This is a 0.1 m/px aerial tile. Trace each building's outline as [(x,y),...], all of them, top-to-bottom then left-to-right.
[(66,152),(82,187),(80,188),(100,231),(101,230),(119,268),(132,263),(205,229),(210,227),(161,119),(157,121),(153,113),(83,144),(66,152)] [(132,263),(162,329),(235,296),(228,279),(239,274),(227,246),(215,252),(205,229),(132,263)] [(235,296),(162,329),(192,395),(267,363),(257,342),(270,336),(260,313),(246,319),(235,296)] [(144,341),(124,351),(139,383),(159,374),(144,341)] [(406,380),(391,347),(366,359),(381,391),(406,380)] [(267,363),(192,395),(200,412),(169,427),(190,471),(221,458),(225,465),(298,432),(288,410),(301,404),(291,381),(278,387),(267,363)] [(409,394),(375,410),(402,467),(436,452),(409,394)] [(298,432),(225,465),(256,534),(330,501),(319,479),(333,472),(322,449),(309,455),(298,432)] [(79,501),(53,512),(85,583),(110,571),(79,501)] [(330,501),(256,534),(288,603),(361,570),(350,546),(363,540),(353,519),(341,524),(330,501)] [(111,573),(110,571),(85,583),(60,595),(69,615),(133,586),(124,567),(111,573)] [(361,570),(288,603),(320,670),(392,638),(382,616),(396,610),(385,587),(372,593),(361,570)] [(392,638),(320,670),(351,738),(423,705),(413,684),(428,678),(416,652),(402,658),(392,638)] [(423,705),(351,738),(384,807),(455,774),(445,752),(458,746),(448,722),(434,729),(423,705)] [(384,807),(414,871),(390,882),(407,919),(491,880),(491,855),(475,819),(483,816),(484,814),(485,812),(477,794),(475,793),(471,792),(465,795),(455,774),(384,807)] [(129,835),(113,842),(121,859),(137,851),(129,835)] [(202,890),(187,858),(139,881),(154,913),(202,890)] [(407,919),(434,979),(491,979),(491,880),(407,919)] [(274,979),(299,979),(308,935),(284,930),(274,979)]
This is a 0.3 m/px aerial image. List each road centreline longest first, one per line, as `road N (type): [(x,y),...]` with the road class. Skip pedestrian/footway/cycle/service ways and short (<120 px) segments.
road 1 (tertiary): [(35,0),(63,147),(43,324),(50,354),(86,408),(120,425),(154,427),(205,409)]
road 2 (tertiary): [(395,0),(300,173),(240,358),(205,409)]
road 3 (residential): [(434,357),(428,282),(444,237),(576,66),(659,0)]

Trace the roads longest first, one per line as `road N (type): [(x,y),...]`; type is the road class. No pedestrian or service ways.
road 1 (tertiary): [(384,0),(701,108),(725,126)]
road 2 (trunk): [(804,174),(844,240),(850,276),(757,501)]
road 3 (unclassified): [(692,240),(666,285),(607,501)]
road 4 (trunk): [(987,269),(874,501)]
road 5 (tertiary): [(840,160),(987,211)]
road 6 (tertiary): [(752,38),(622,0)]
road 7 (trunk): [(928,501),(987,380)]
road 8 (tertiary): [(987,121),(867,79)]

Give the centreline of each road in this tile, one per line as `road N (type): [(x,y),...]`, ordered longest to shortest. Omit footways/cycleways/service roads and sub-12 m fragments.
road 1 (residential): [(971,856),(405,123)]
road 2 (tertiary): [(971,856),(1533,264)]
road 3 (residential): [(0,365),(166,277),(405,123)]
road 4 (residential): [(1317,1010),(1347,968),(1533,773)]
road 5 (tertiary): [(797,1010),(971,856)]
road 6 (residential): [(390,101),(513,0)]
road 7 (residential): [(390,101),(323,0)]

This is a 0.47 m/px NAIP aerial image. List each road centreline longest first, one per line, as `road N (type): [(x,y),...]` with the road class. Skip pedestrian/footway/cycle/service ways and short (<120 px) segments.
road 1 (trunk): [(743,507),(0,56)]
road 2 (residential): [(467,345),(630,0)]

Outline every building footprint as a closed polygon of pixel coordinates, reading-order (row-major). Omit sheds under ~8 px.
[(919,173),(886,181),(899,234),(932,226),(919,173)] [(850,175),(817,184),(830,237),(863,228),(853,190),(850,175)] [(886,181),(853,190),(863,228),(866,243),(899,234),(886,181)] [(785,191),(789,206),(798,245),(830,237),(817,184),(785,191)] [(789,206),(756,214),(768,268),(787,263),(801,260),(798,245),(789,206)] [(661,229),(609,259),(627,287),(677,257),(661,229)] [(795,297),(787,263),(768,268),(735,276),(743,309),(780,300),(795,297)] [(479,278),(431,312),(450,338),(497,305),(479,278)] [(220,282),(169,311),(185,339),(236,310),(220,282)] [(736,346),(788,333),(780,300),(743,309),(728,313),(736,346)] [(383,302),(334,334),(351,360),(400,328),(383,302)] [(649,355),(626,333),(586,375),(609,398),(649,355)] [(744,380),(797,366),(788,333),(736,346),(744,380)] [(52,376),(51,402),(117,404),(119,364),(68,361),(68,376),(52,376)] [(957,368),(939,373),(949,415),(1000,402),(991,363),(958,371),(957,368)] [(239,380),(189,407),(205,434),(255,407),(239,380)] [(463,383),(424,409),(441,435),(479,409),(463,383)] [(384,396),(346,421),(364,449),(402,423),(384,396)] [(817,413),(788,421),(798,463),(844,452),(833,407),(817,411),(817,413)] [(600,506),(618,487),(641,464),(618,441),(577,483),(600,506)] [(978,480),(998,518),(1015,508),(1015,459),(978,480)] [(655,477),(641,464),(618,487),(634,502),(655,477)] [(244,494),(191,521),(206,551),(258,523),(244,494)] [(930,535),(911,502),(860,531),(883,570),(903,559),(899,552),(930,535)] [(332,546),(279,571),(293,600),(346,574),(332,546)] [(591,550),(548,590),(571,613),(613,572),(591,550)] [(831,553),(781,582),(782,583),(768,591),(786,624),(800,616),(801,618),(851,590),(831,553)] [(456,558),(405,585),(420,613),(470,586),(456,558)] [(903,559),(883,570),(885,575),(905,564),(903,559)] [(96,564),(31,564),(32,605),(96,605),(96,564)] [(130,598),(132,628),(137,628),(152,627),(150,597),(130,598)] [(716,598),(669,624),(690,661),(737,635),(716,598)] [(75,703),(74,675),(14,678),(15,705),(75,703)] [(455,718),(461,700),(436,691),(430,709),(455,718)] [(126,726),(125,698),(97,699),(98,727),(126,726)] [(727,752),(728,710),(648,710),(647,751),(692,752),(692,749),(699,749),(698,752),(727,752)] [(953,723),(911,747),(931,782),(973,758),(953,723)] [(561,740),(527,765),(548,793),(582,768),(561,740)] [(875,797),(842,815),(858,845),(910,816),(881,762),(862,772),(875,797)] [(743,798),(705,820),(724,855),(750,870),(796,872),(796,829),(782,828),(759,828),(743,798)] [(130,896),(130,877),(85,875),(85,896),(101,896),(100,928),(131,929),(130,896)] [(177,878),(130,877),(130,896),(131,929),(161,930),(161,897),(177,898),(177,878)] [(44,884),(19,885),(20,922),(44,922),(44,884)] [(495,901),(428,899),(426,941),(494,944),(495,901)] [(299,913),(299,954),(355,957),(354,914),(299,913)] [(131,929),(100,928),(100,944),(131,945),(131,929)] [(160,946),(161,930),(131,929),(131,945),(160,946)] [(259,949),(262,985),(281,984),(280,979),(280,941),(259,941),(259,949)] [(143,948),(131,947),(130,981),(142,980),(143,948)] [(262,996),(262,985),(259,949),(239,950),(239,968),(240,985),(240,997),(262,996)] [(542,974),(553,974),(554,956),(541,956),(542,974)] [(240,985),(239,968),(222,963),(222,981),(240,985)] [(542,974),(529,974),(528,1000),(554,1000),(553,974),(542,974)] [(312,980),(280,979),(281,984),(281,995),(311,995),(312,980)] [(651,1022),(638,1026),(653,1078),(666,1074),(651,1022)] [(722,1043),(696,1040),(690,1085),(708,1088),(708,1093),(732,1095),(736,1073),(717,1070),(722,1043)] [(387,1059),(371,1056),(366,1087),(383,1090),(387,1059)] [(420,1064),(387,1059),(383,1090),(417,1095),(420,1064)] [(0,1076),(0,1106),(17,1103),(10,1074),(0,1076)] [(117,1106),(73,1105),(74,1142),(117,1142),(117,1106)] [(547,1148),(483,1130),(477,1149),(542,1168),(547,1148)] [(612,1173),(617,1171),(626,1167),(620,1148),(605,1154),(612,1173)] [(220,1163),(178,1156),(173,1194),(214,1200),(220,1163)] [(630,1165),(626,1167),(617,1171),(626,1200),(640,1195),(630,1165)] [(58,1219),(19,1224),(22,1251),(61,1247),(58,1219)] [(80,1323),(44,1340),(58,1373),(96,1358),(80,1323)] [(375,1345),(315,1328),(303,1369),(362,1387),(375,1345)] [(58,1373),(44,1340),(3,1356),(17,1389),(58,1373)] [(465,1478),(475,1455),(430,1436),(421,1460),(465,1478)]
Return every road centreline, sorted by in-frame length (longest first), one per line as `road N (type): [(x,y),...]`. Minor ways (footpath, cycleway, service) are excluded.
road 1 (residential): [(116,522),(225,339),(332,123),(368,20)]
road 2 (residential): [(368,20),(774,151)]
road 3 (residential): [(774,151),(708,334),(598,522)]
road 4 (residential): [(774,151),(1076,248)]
§ §
EXERCISE BRIEF: Output only the lines from the one that contains "Return every road" through the last line of the data above, each restated exactly.

ANSWER BOX:
Return every road centreline, sorted by in-frame length (longest first), one per line as `road N (type): [(x,y),...]`. Minor ways (footpath, cycleway, service) are excluded.
road 1 (residential): [(116,522),(225,339),(332,123),(368,20)]
road 2 (residential): [(368,20),(774,151)]
road 3 (residential): [(774,151),(708,334),(598,522)]
road 4 (residential): [(774,151),(1076,248)]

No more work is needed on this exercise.